Data provided
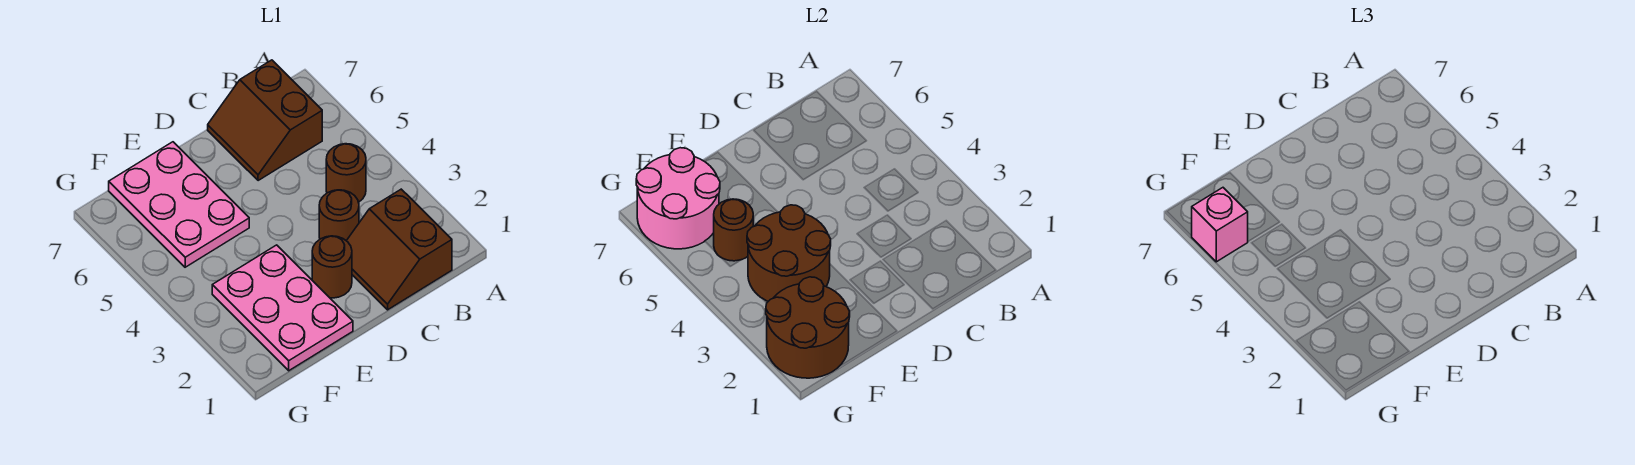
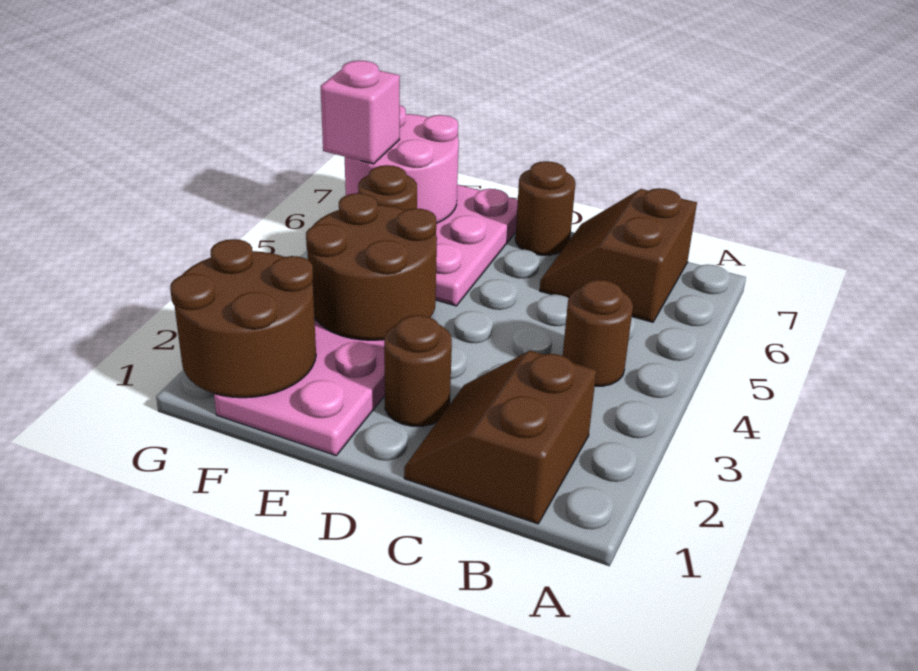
brown 1x1 round brick [319,190,359,241] -> brown 1x1 round brick moved to [515,161,575,255]

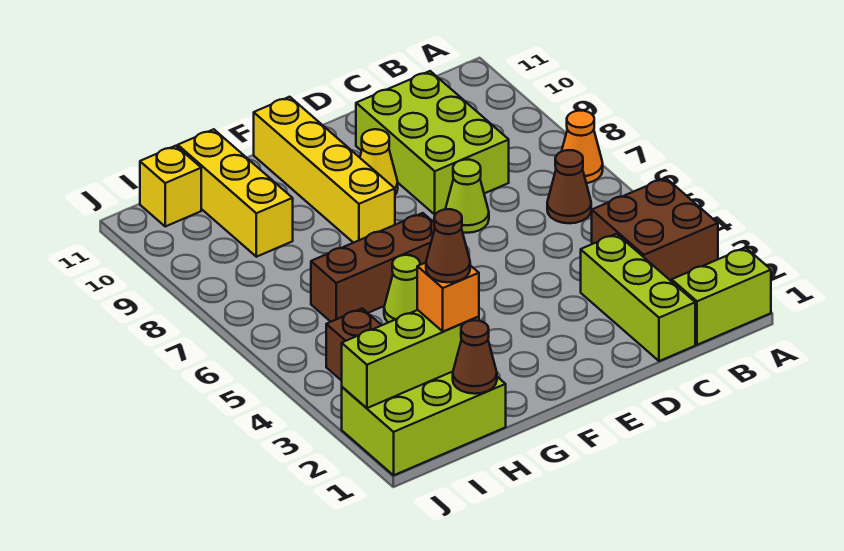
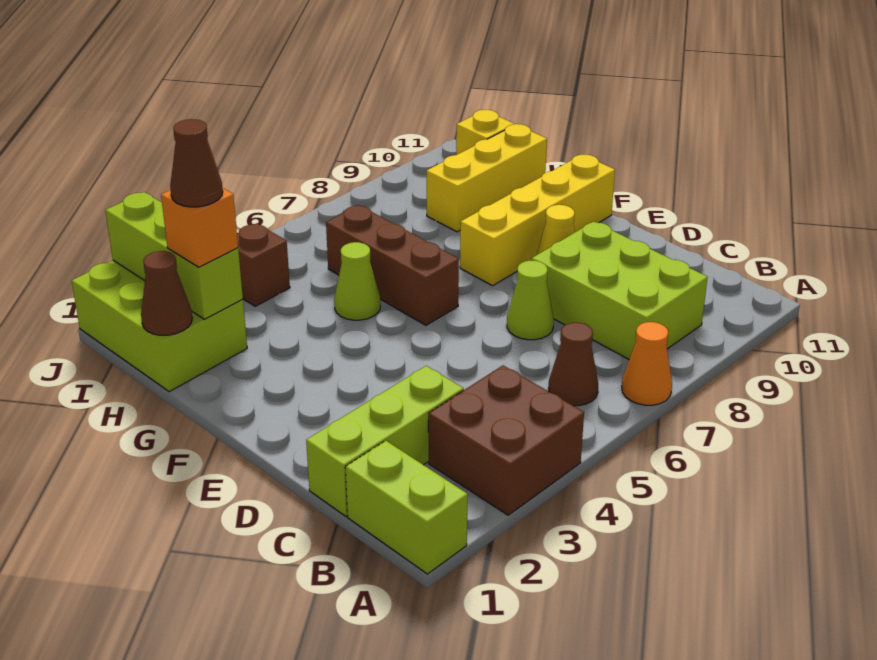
lime 2x3 brick [356,71,509,215] -> lime 2x3 brick turned to [532,222,708,360]

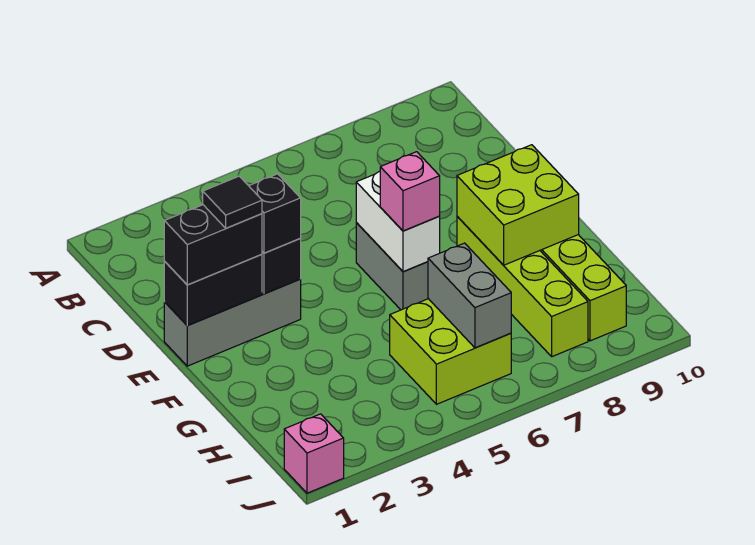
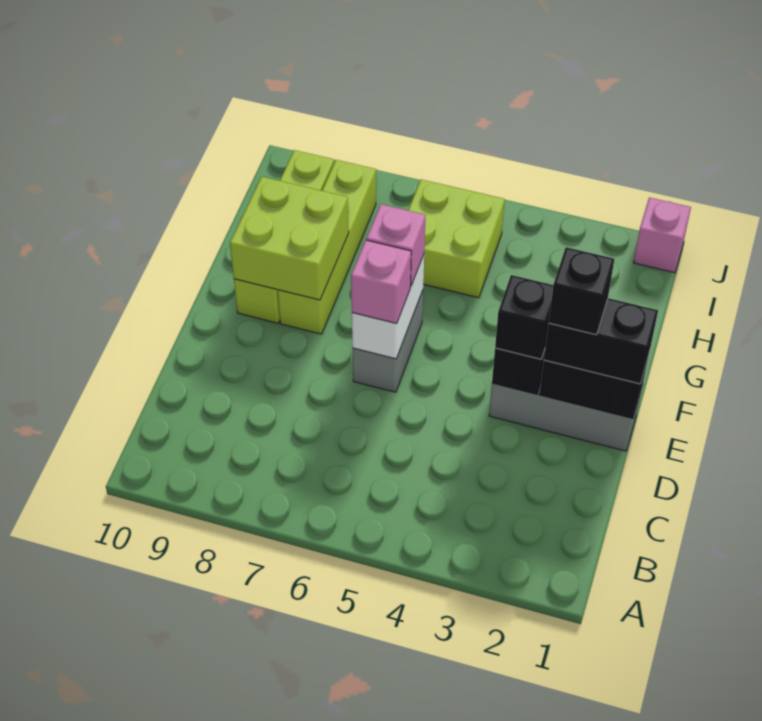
black 1x1 tile [203,176,262,228] -> black 1x1 brick [549,247,614,335]
none -> pink 1x1 brick [351,240,411,324]
grey 1x2 brick [428,243,511,348] -> none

Exercise requirements
When you reach a picture, skip it; copy every other part of the entries exactly.

Expected output
brown 1x1 round brick [319,190,359,241] -> brown 1x1 round brick moved to [515,161,575,255]

lime 2x3 brick [356,71,509,215] -> lime 2x3 brick turned to [532,222,708,360]

black 1x1 tile [203,176,262,228] -> black 1x1 brick [549,247,614,335]
none -> pink 1x1 brick [351,240,411,324]
grey 1x2 brick [428,243,511,348] -> none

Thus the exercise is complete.